**Task**
Each line from the one with "U3: PC817 -> SFH615" through the final line of the entries below must be printed exactly, and the pictures must not be.

**Change detection data**
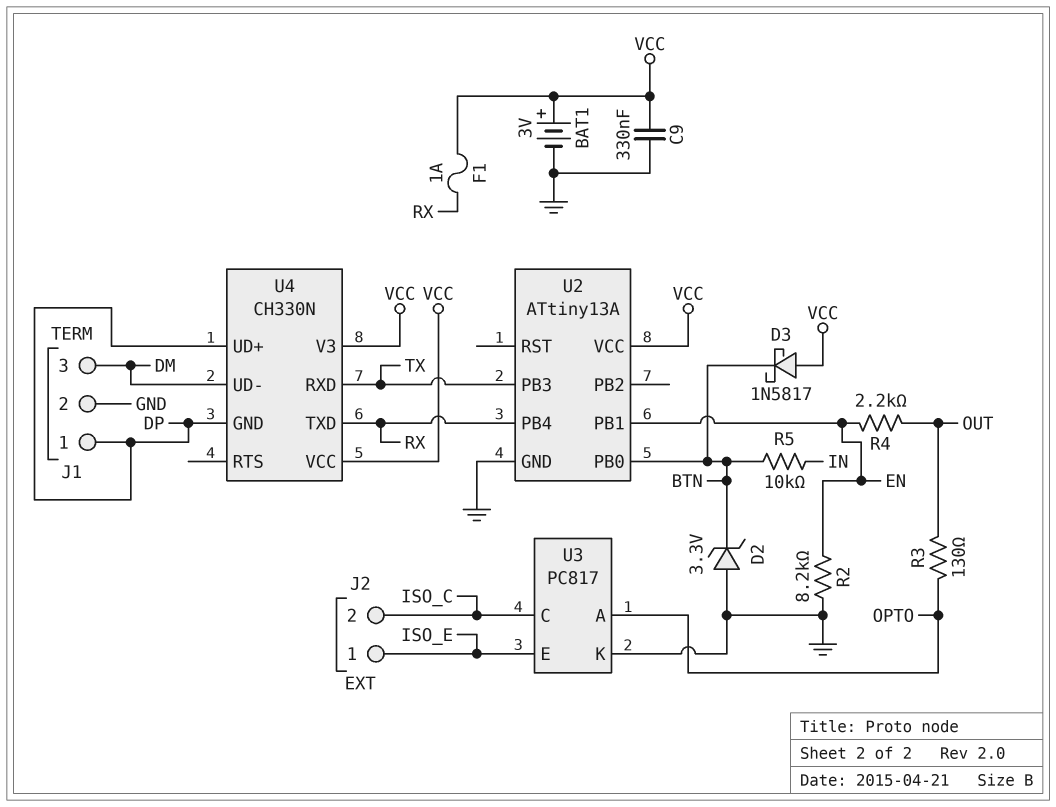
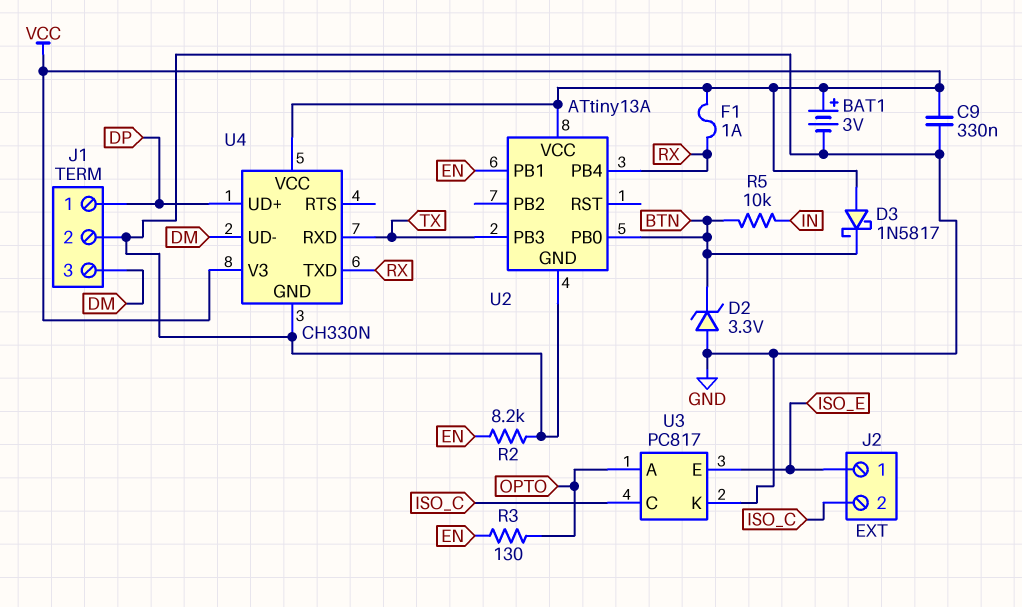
R3: 130 (OPTO, OUT) -> 130 (EN, OPTO)
R4: 2.2k (EN, OUT) -> none
U4 pin GND: DP -> GND

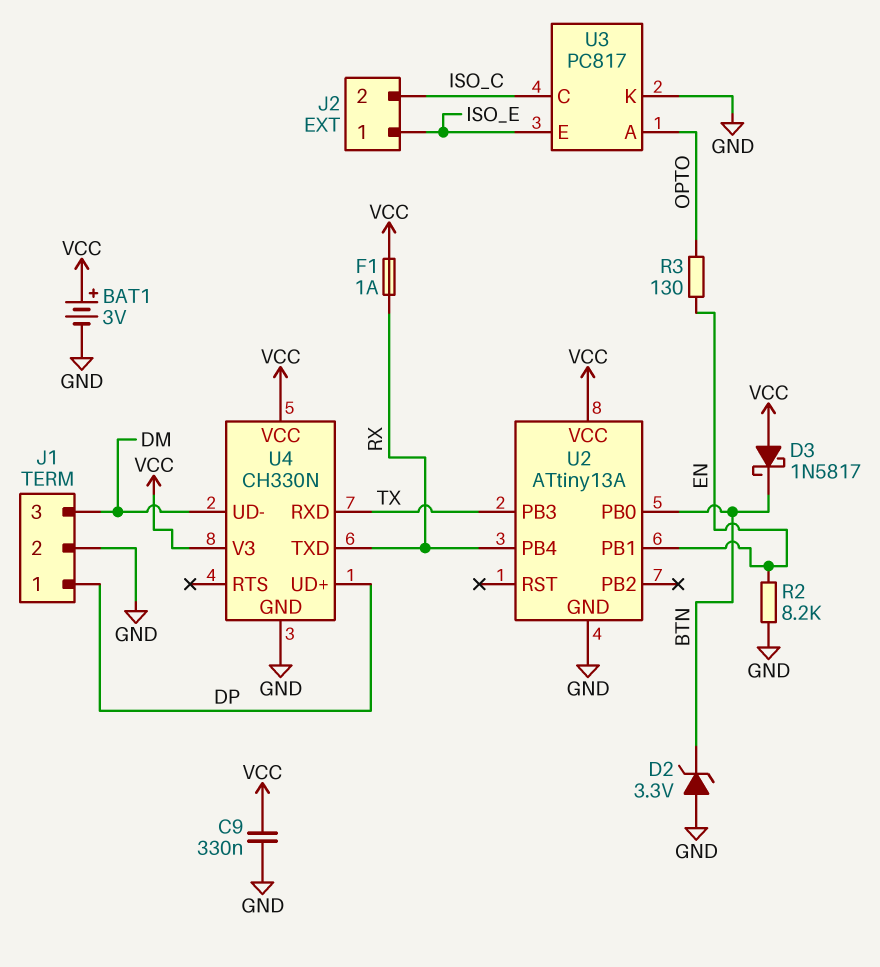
R5: 10k (BTN, IN) -> none

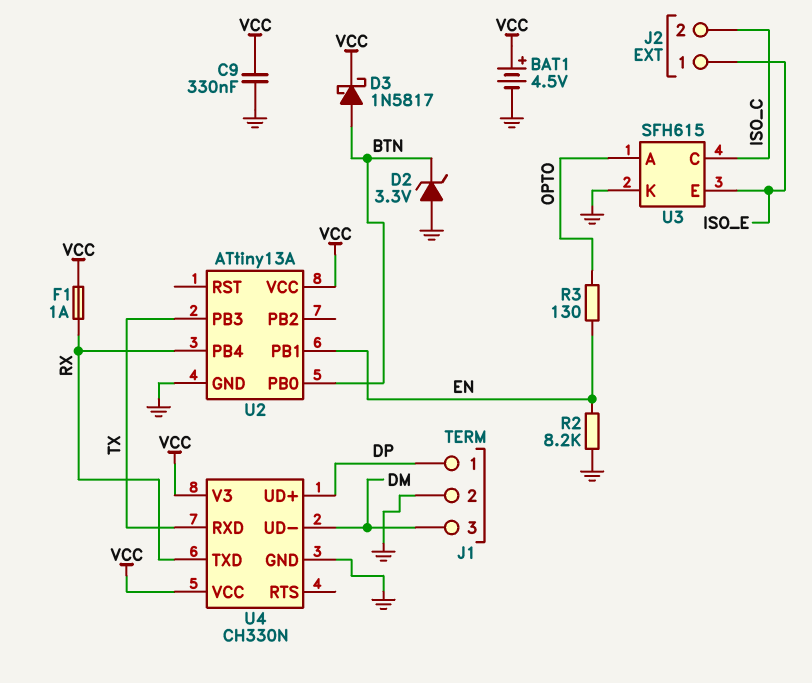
BAT1: 3V (plus VCC, minus GND) -> 4.5V (plus VCC, minus GND)
D3: schottky 1N5817 (A VCC, K BTN) -> schottky 1N5817 (A BTN, K VCC)
U3: PC817 -> SFH615

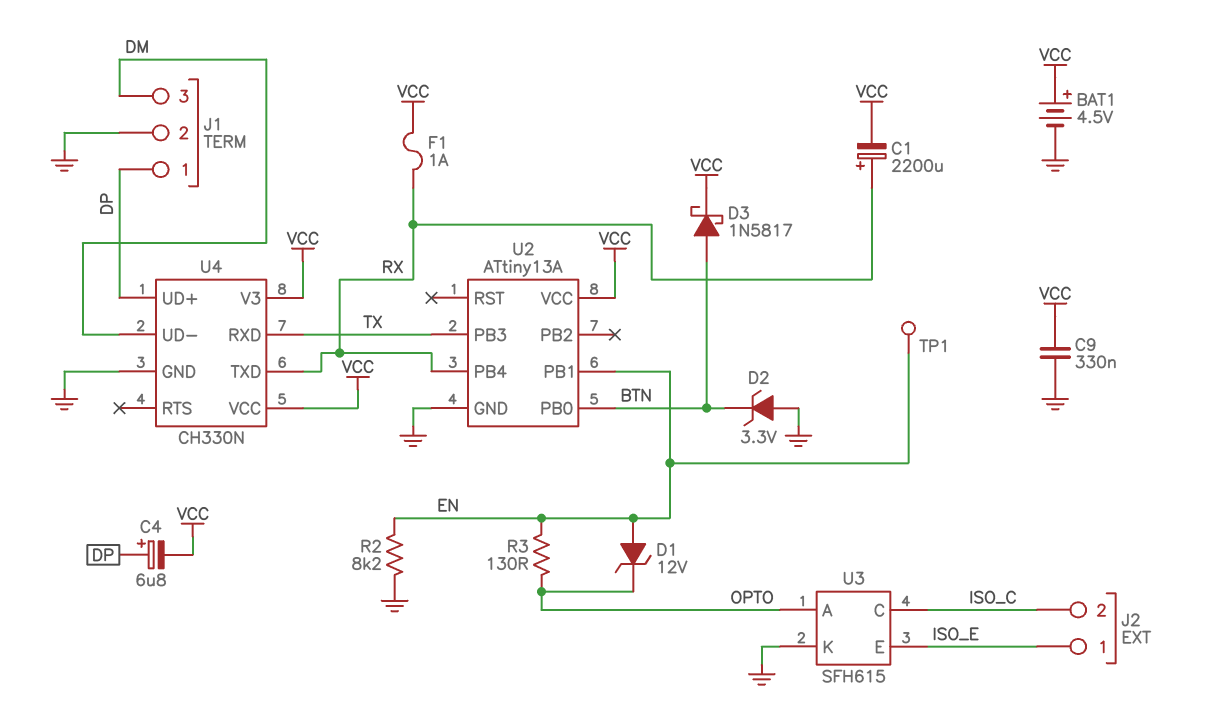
C1: none -> 2200uF (plus RX, minus VCC)
C4: none -> 6.8uF (plus DP, minus VCC)
D1: none -> zener 12V (A EN, K OPTO)
TP1: none -> test point (EN)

**Your solution**
U3: PC817 -> SFH615

C1: none -> 2200uF (plus RX, minus VCC)
C4: none -> 6.8uF (plus DP, minus VCC)
D1: none -> zener 12V (A EN, K OPTO)
TP1: none -> test point (EN)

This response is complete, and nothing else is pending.